#### PROVIDED RECORDS ####
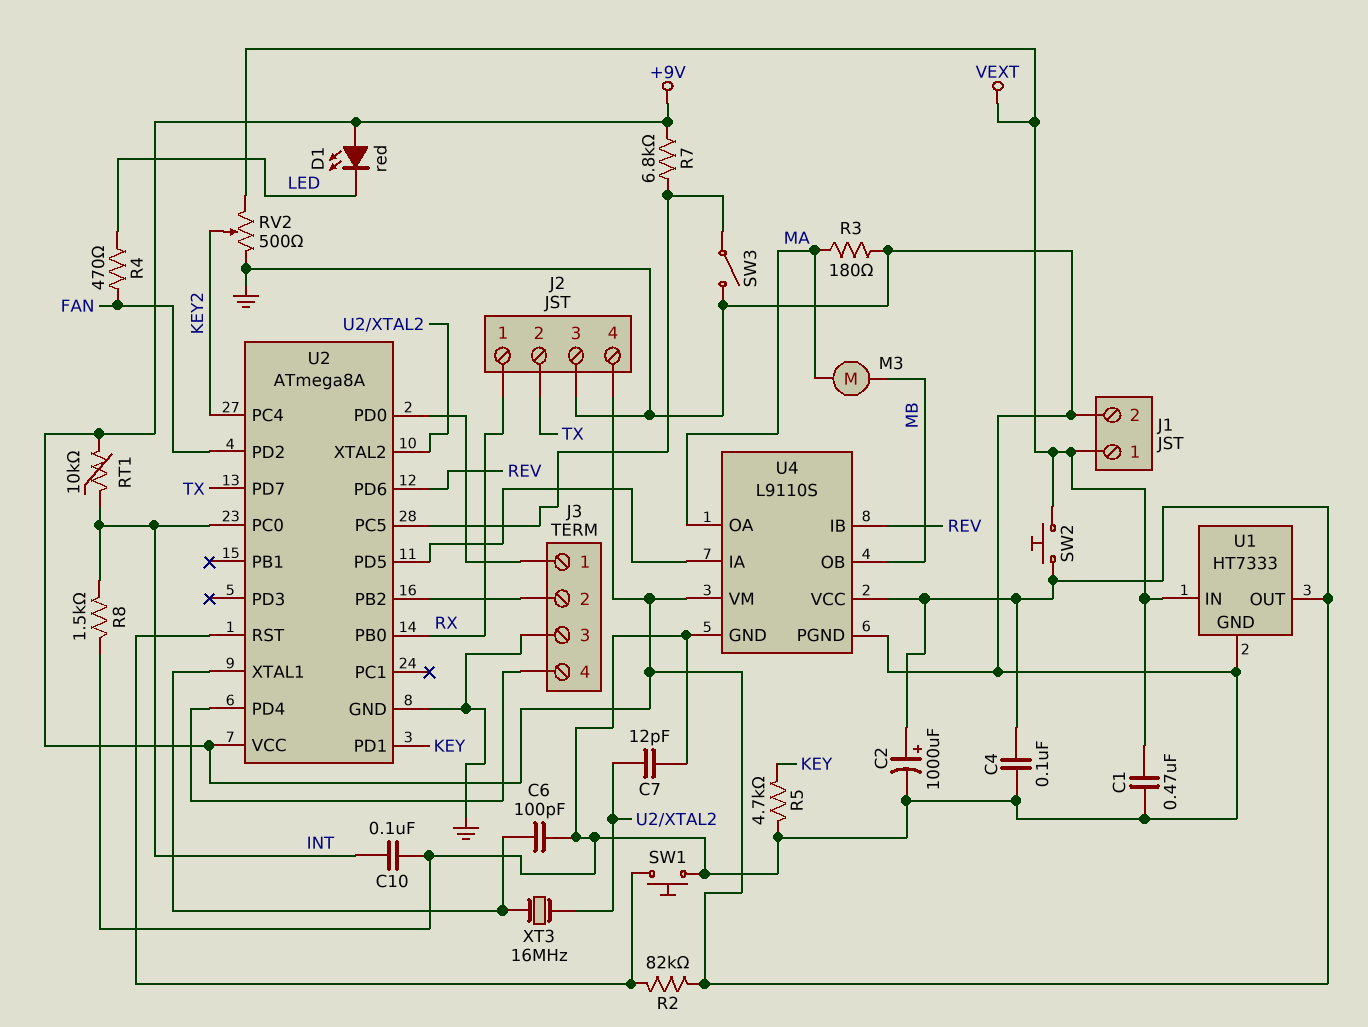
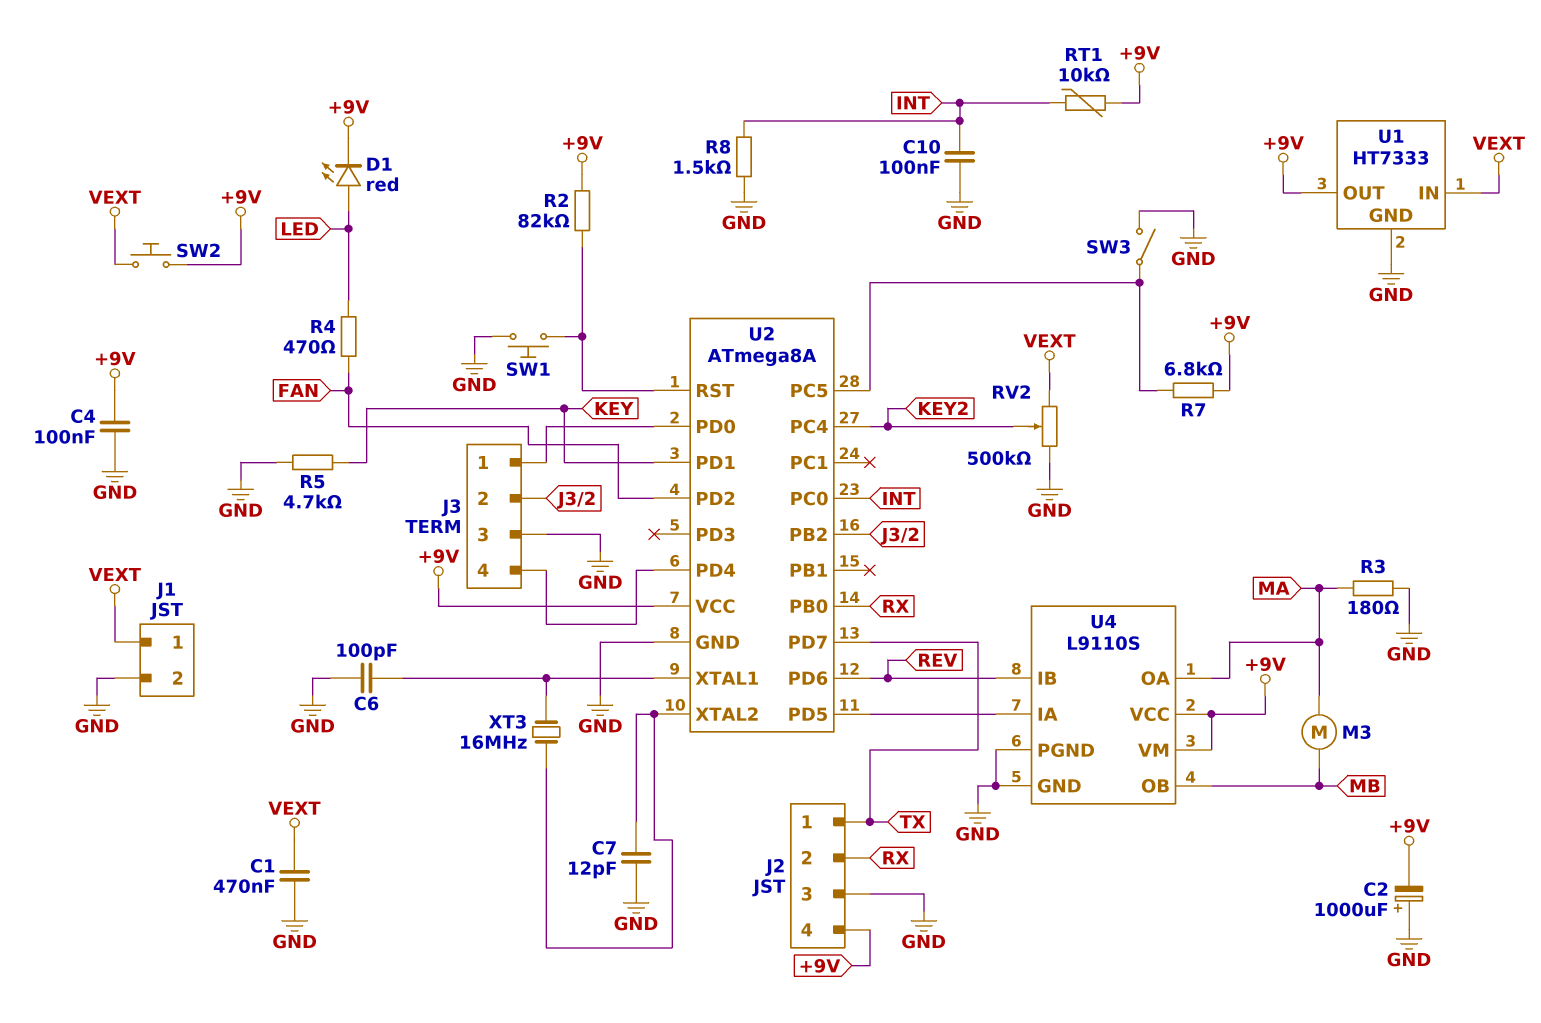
C2: 1000uF (plus +9V, minus GND) -> 1000uF (plus GND, minus +9V)
D1: LED red (A +9V, K LED) -> LED red (A LED, K +9V)
J2 pin 1: RX -> TX
J2 pin 2: TX -> RX
RV2: 500 (GND, VEXT, wiper KEY2) -> 500k (GND, VEXT, wiper KEY2)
####
WHAT THE TASK ASKS: Each line of the records above must be repeated exactly, but no picture belongs in the copy.

SOLUTION TO THIS TASK:
C2: 1000uF (plus +9V, minus GND) -> 1000uF (plus GND, minus +9V)
D1: LED red (A +9V, K LED) -> LED red (A LED, K +9V)
J2 pin 1: RX -> TX
J2 pin 2: TX -> RX
RV2: 500 (GND, VEXT, wiper KEY2) -> 500k (GND, VEXT, wiper KEY2)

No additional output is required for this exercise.